━━━ Dataset extract ━━━

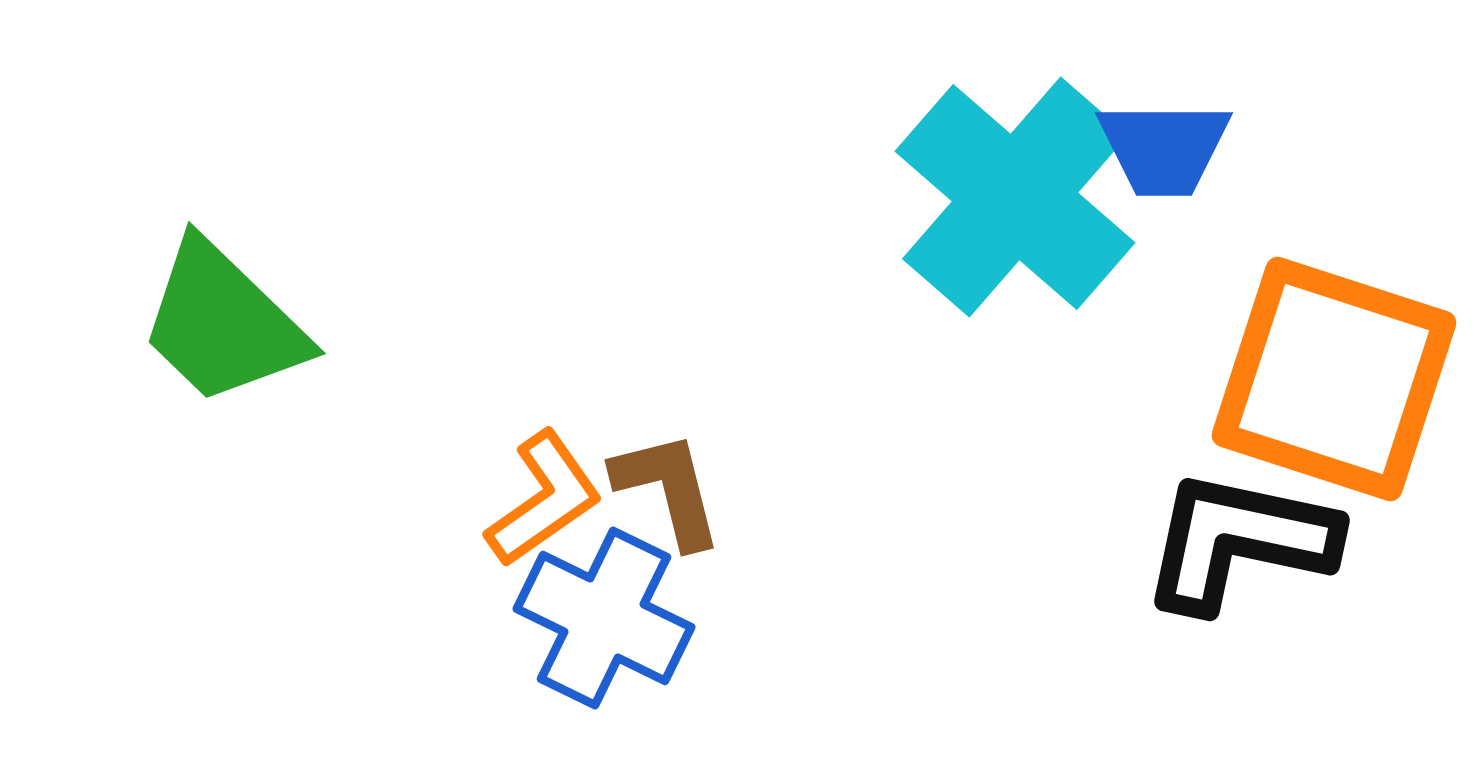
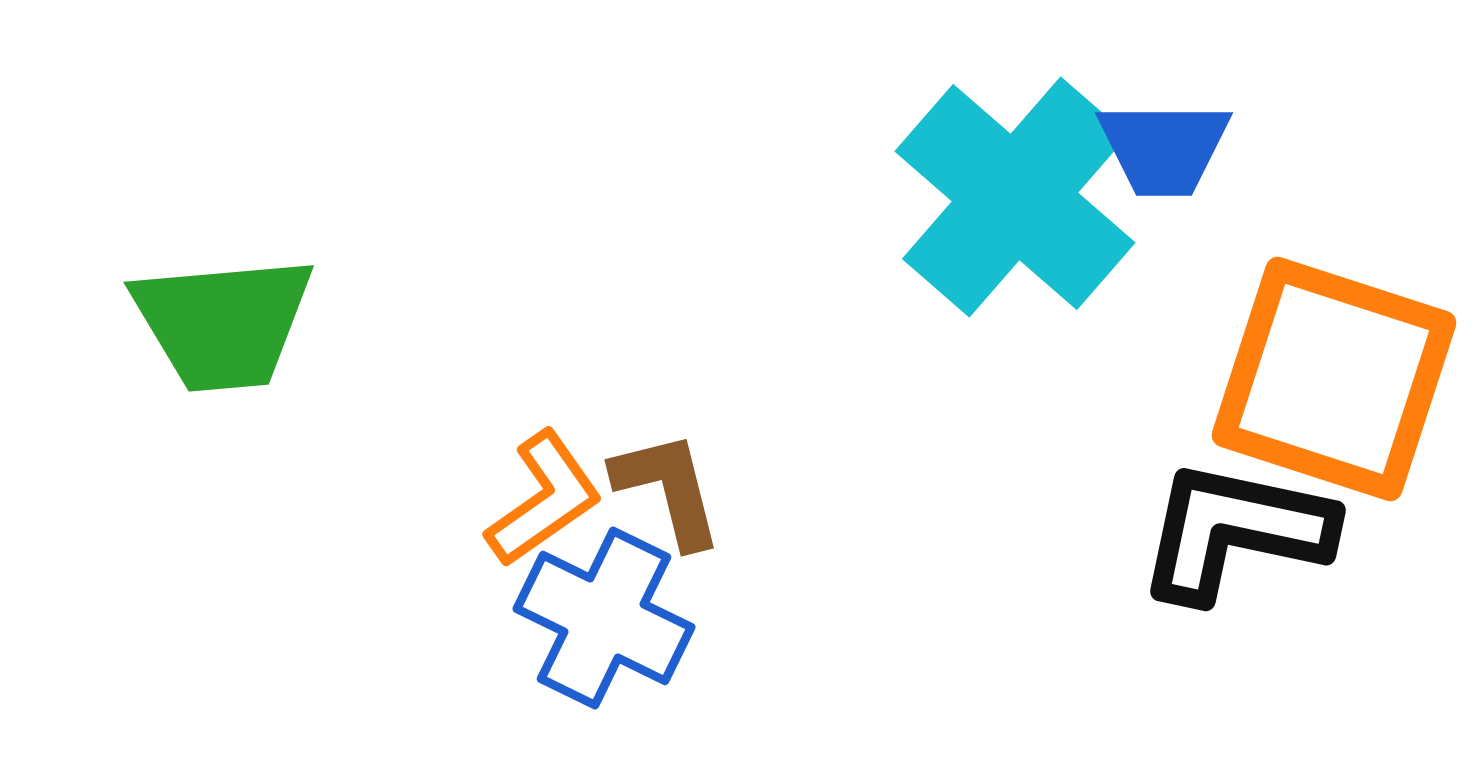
green trapezoid: rotated 49 degrees counterclockwise
black L-shape: moved 4 px left, 10 px up
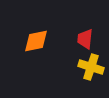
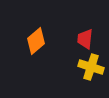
orange diamond: rotated 28 degrees counterclockwise
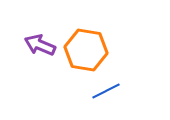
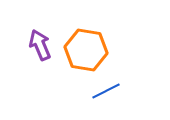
purple arrow: rotated 44 degrees clockwise
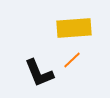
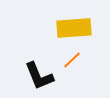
black L-shape: moved 3 px down
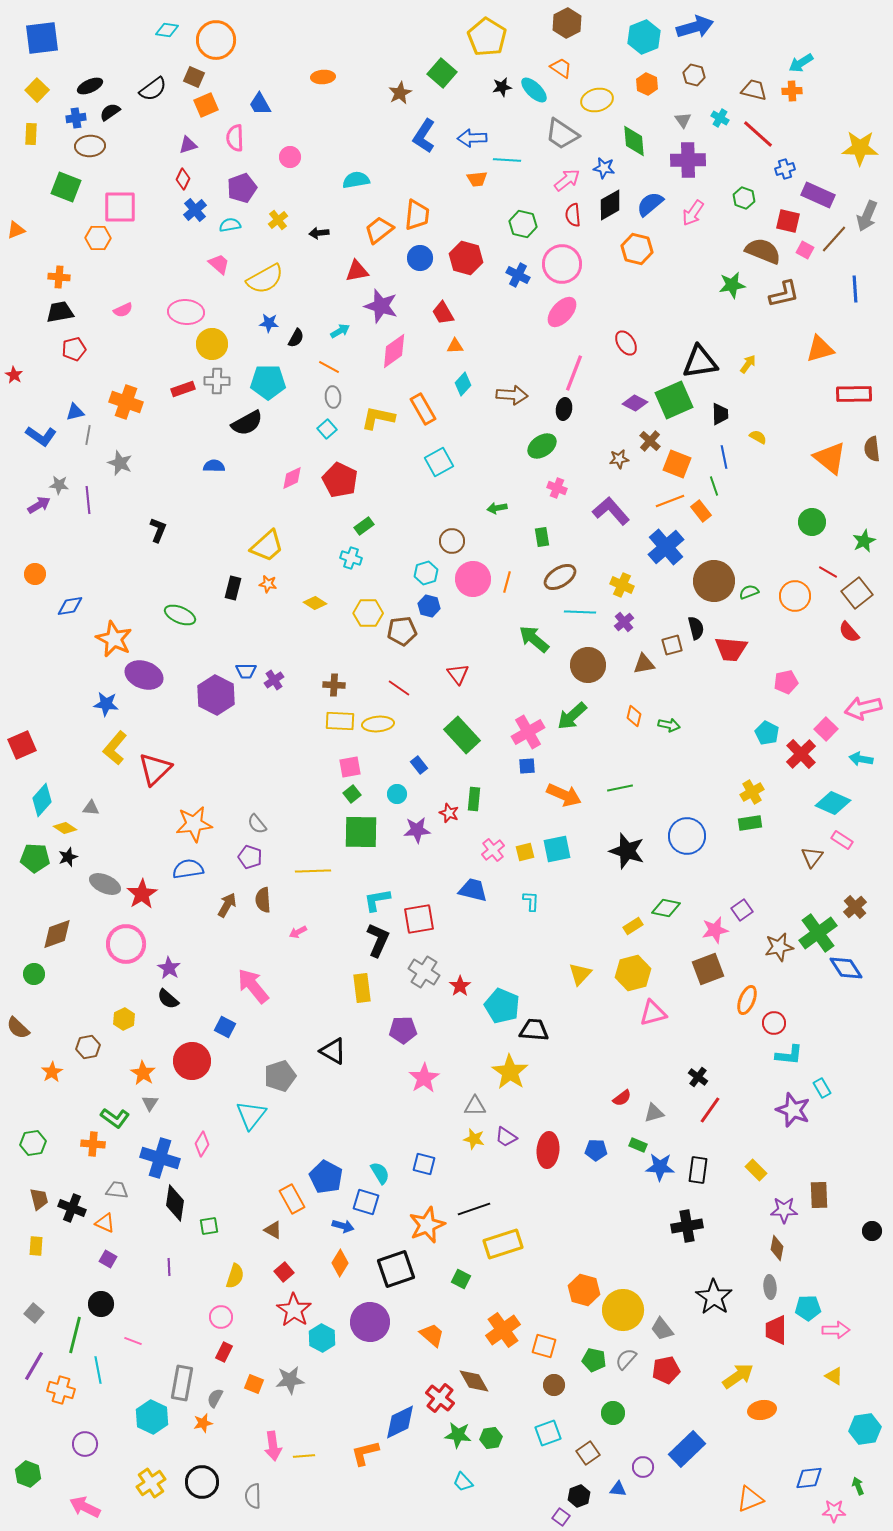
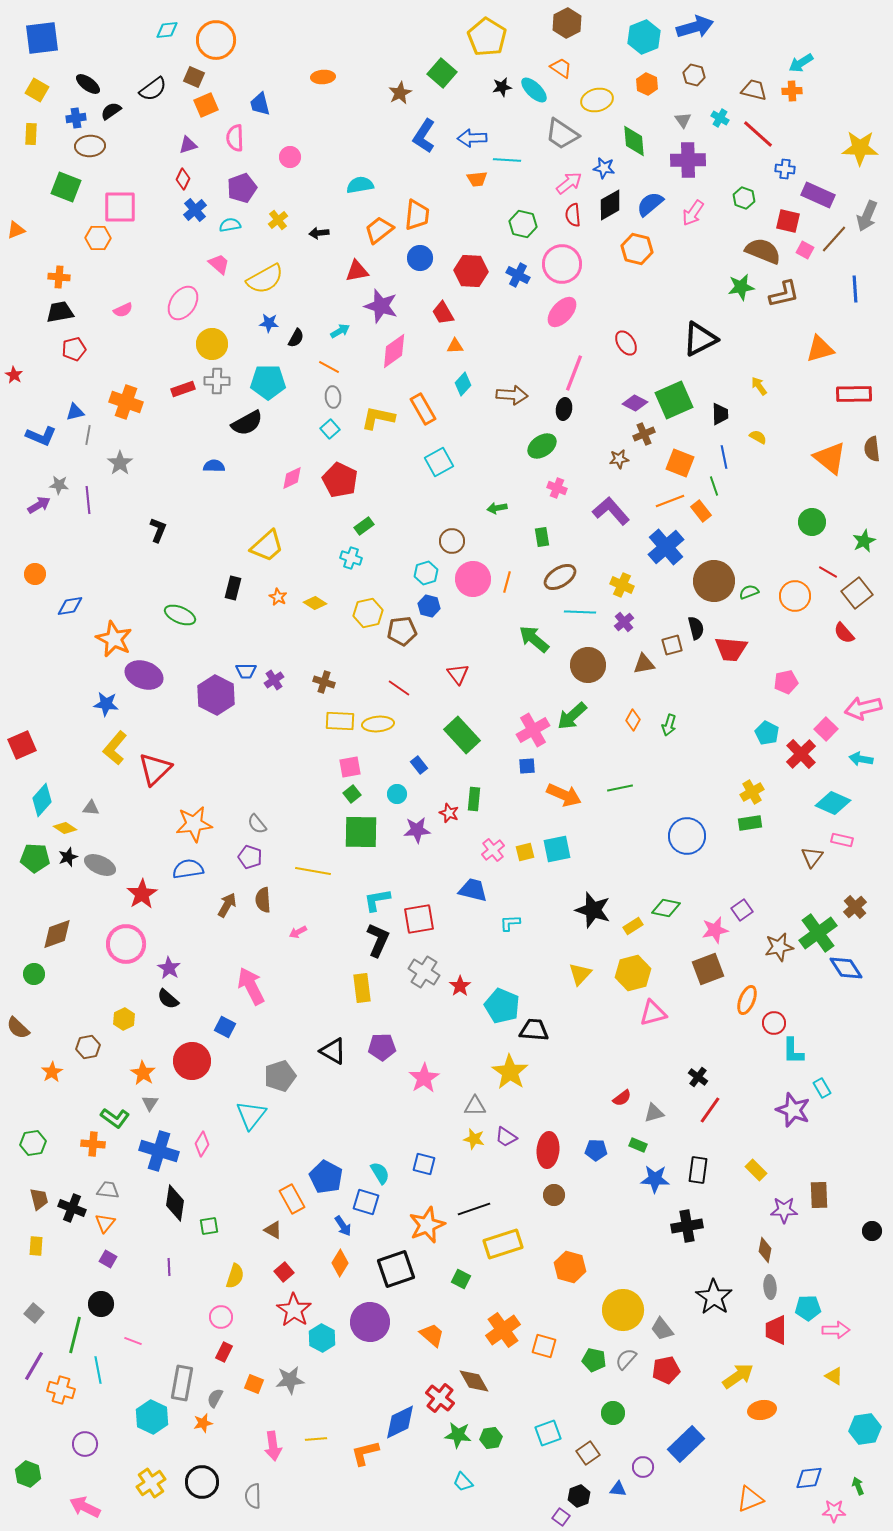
cyan diamond at (167, 30): rotated 15 degrees counterclockwise
black ellipse at (90, 86): moved 2 px left, 2 px up; rotated 60 degrees clockwise
yellow square at (37, 90): rotated 15 degrees counterclockwise
blue trapezoid at (260, 104): rotated 15 degrees clockwise
black semicircle at (110, 112): moved 1 px right, 1 px up
blue cross at (785, 169): rotated 24 degrees clockwise
cyan semicircle at (356, 180): moved 4 px right, 5 px down
pink arrow at (567, 180): moved 2 px right, 3 px down
red hexagon at (466, 258): moved 5 px right, 13 px down; rotated 12 degrees counterclockwise
green star at (732, 285): moved 9 px right, 2 px down
pink ellipse at (186, 312): moved 3 px left, 9 px up; rotated 60 degrees counterclockwise
black triangle at (700, 362): moved 23 px up; rotated 18 degrees counterclockwise
yellow arrow at (748, 364): moved 11 px right, 22 px down; rotated 72 degrees counterclockwise
cyan square at (327, 429): moved 3 px right
blue L-shape at (41, 436): rotated 12 degrees counterclockwise
brown cross at (650, 441): moved 6 px left, 7 px up; rotated 25 degrees clockwise
gray star at (120, 463): rotated 15 degrees clockwise
orange square at (677, 464): moved 3 px right, 1 px up
orange star at (268, 584): moved 10 px right, 13 px down; rotated 18 degrees clockwise
yellow hexagon at (368, 613): rotated 12 degrees counterclockwise
red semicircle at (849, 632): moved 5 px left, 1 px down
brown cross at (334, 685): moved 10 px left, 3 px up; rotated 15 degrees clockwise
orange diamond at (634, 716): moved 1 px left, 4 px down; rotated 15 degrees clockwise
green arrow at (669, 725): rotated 95 degrees clockwise
pink cross at (528, 732): moved 5 px right, 2 px up
pink rectangle at (842, 840): rotated 20 degrees counterclockwise
black star at (627, 851): moved 34 px left, 59 px down
yellow line at (313, 871): rotated 12 degrees clockwise
gray ellipse at (105, 884): moved 5 px left, 19 px up
cyan L-shape at (531, 901): moved 21 px left, 22 px down; rotated 95 degrees counterclockwise
pink arrow at (253, 986): moved 2 px left; rotated 12 degrees clockwise
purple pentagon at (403, 1030): moved 21 px left, 17 px down
cyan L-shape at (789, 1055): moved 4 px right, 4 px up; rotated 84 degrees clockwise
blue cross at (160, 1158): moved 1 px left, 7 px up
blue star at (660, 1167): moved 5 px left, 12 px down
gray trapezoid at (117, 1190): moved 9 px left
orange triangle at (105, 1223): rotated 45 degrees clockwise
blue arrow at (343, 1226): rotated 40 degrees clockwise
brown diamond at (777, 1248): moved 12 px left, 2 px down
orange hexagon at (584, 1290): moved 14 px left, 23 px up
brown circle at (554, 1385): moved 190 px up
blue rectangle at (687, 1449): moved 1 px left, 5 px up
yellow line at (304, 1456): moved 12 px right, 17 px up
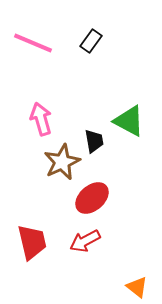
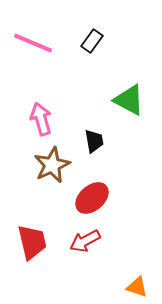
black rectangle: moved 1 px right
green triangle: moved 21 px up
brown star: moved 10 px left, 3 px down
orange triangle: rotated 20 degrees counterclockwise
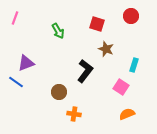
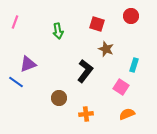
pink line: moved 4 px down
green arrow: rotated 21 degrees clockwise
purple triangle: moved 2 px right, 1 px down
brown circle: moved 6 px down
orange cross: moved 12 px right; rotated 16 degrees counterclockwise
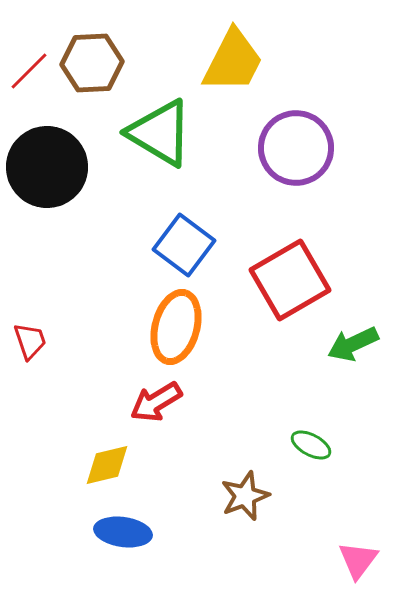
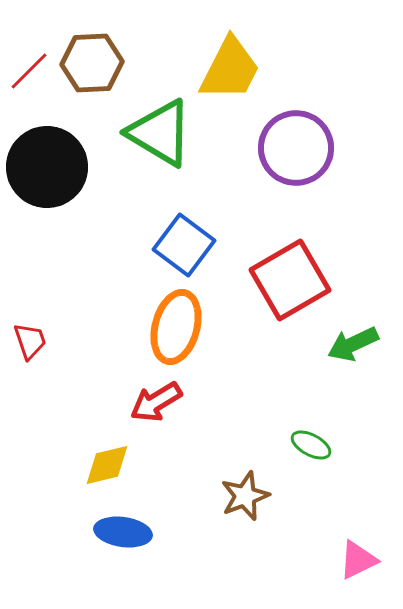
yellow trapezoid: moved 3 px left, 8 px down
pink triangle: rotated 27 degrees clockwise
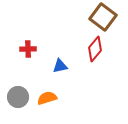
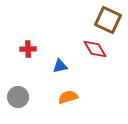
brown square: moved 5 px right, 3 px down; rotated 12 degrees counterclockwise
red diamond: rotated 70 degrees counterclockwise
orange semicircle: moved 21 px right, 1 px up
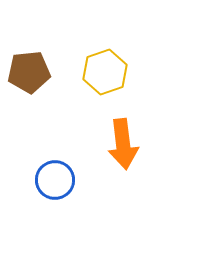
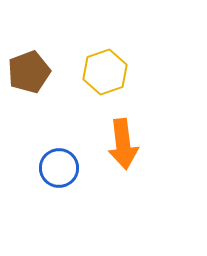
brown pentagon: rotated 15 degrees counterclockwise
blue circle: moved 4 px right, 12 px up
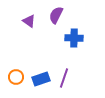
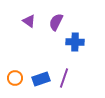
purple semicircle: moved 7 px down
blue cross: moved 1 px right, 4 px down
orange circle: moved 1 px left, 1 px down
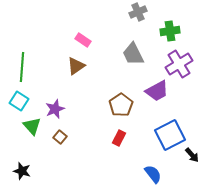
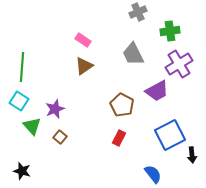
brown triangle: moved 8 px right
brown pentagon: moved 1 px right; rotated 10 degrees counterclockwise
black arrow: rotated 35 degrees clockwise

━━━

What to work on:
Although pictures appear among the records above, none are to be output; print exactly the lines from the line containing "purple triangle: moved 2 px right, 1 px down" through the line containing "purple semicircle: moved 7 px down".

Result below:
purple triangle: moved 2 px right, 1 px down
brown circle: moved 6 px down
orange cross: moved 12 px right; rotated 16 degrees counterclockwise
yellow trapezoid: moved 3 px left, 8 px down
pink triangle: rotated 27 degrees clockwise
brown square: moved 5 px right, 3 px down; rotated 12 degrees counterclockwise
red diamond: rotated 70 degrees counterclockwise
orange semicircle: moved 21 px right, 1 px up
brown pentagon: rotated 15 degrees counterclockwise
blue circle: moved 4 px right, 12 px up
purple semicircle: moved 7 px down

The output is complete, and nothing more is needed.